(Listed records):

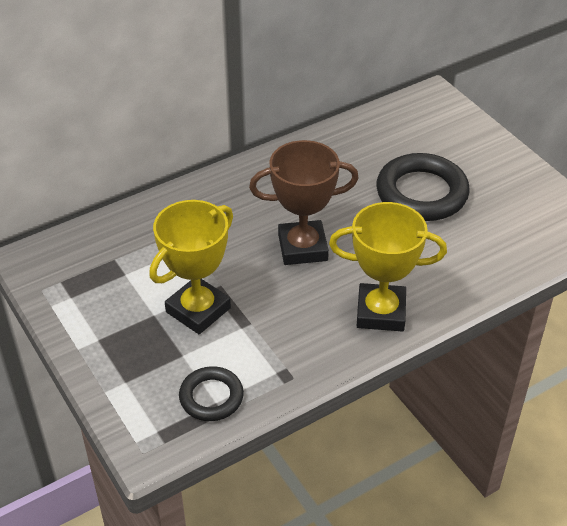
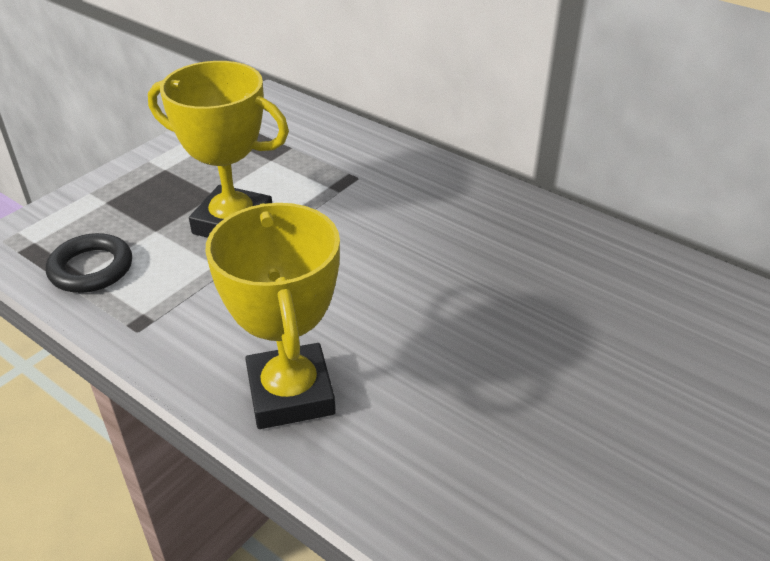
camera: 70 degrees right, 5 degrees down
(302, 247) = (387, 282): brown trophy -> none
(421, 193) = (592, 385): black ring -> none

...

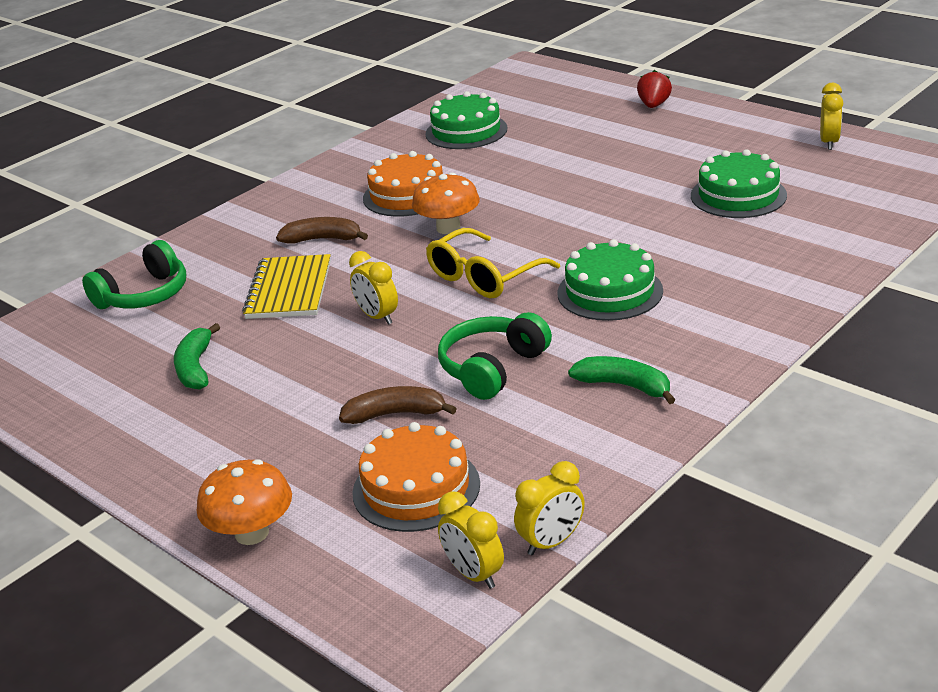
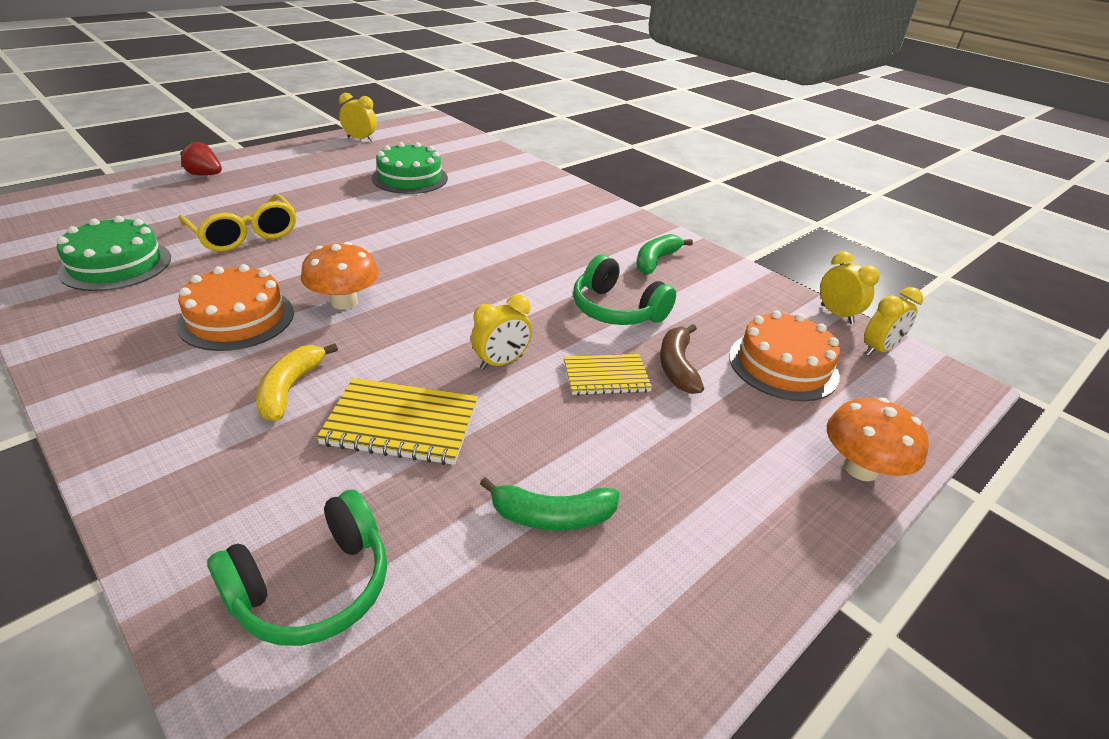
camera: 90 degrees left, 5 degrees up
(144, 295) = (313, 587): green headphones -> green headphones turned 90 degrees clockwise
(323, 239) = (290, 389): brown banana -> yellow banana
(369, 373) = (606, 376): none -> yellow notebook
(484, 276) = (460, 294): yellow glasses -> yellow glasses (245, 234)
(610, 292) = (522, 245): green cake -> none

(Written task):
Above are the records. Print exactly, and only, the lines from the line with "camera: 70 degrees right, 5 degrees down" to the line with "(421, 193) = (592, 385): black ring -> none", both inclusive.

(Result for this task):
camera: 70 degrees right, 5 degrees down
(302, 247) = (387, 282): brown trophy -> none
(421, 193) = (592, 385): black ring -> none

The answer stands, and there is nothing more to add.